• **REQUIRED WORK**
Each line of the records that holds "black" should be shown in full.

• **DATASET EXCERPTS**
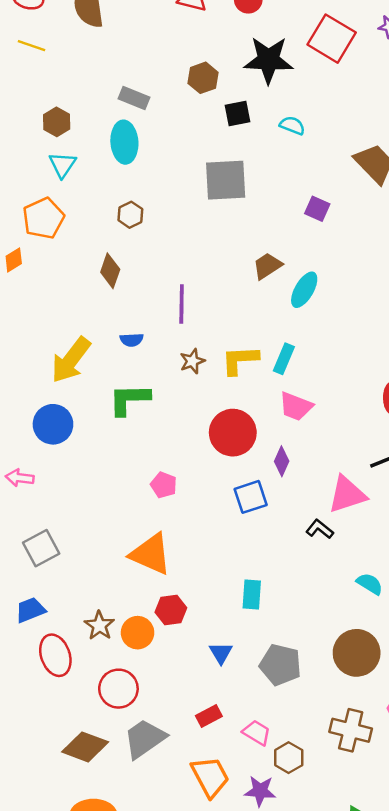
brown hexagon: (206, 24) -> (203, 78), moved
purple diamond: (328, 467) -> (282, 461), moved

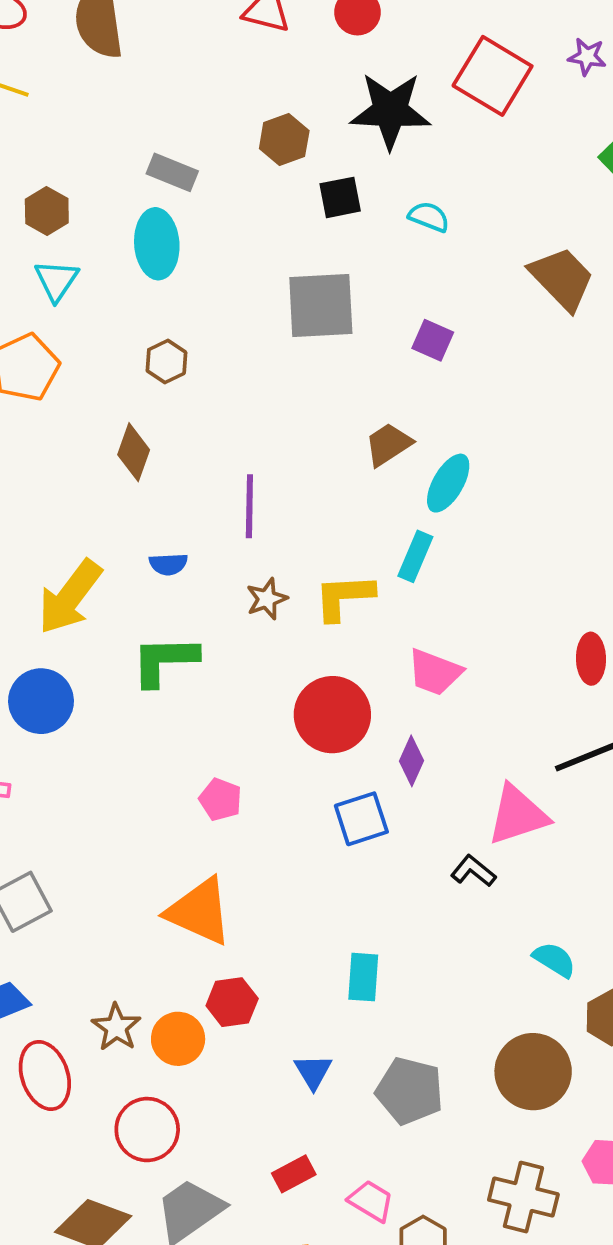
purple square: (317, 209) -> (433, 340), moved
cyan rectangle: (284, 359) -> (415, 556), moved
---
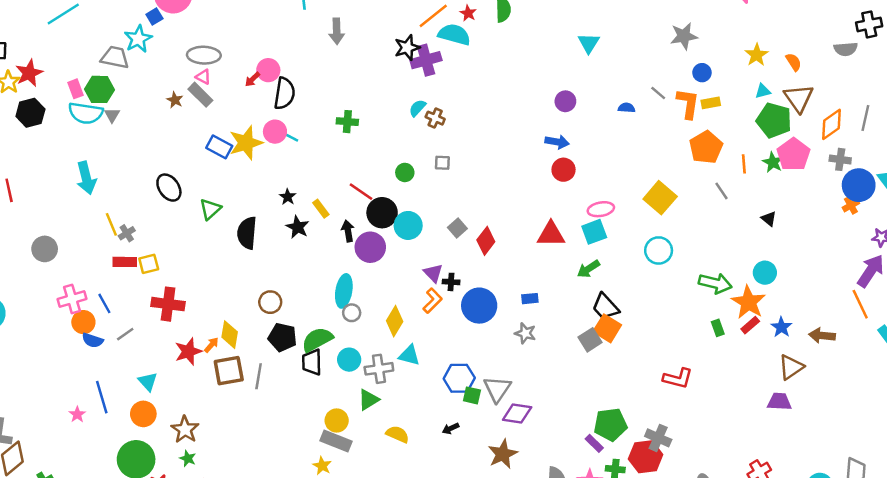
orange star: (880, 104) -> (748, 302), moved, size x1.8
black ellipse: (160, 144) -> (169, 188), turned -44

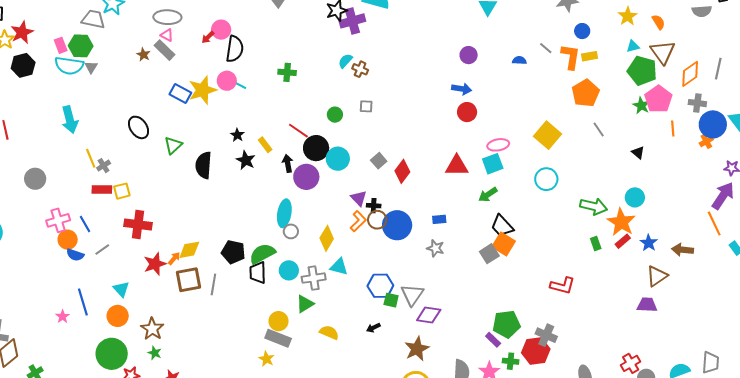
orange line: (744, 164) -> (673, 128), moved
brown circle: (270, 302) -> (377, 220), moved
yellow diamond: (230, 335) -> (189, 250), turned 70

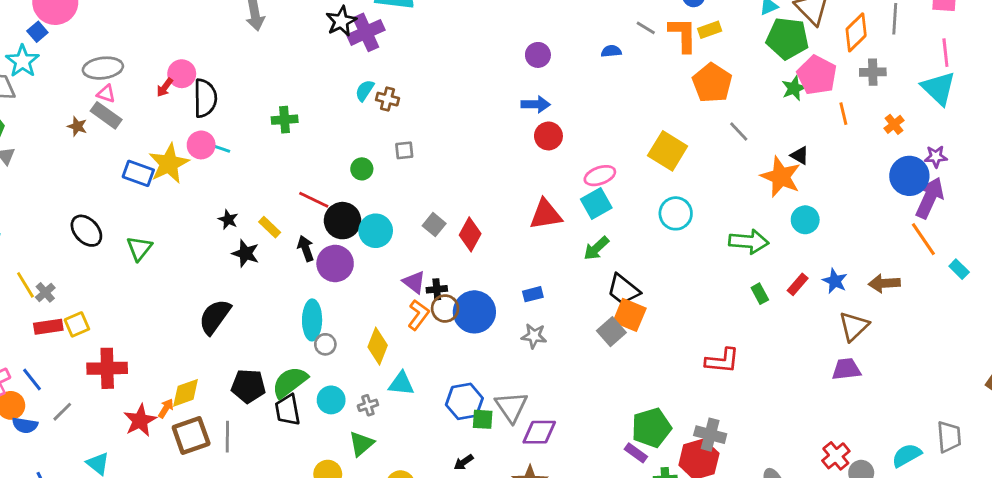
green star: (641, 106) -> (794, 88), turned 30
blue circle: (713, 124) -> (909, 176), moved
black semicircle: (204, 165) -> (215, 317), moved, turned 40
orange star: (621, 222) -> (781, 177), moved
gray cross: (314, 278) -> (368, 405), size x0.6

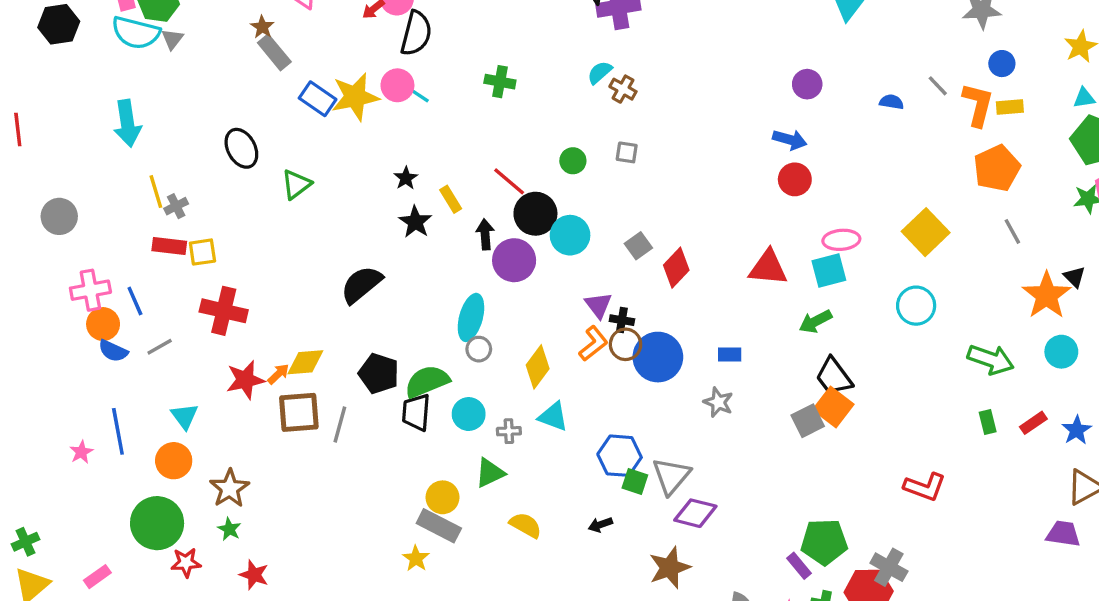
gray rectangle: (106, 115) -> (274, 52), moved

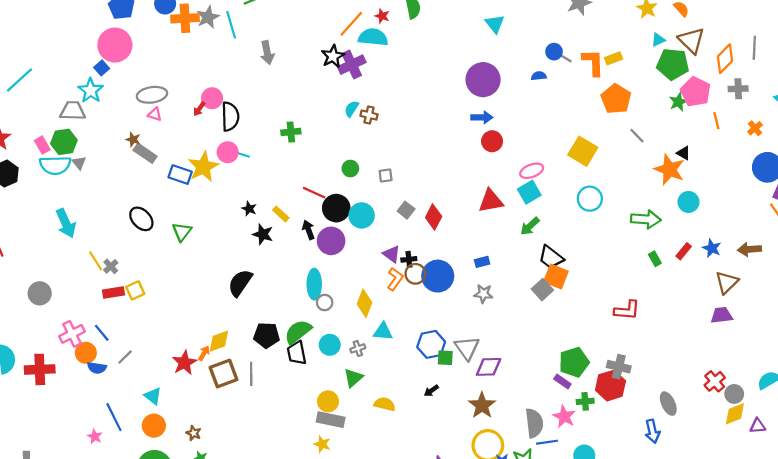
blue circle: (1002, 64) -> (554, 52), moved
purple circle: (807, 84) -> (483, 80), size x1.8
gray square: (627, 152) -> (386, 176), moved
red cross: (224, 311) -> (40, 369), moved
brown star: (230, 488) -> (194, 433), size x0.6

• **TASK ANSWER**
black ellipse: (160, 144) -> (169, 188), turned -44
black semicircle: (204, 165) -> (215, 317), moved, turned 40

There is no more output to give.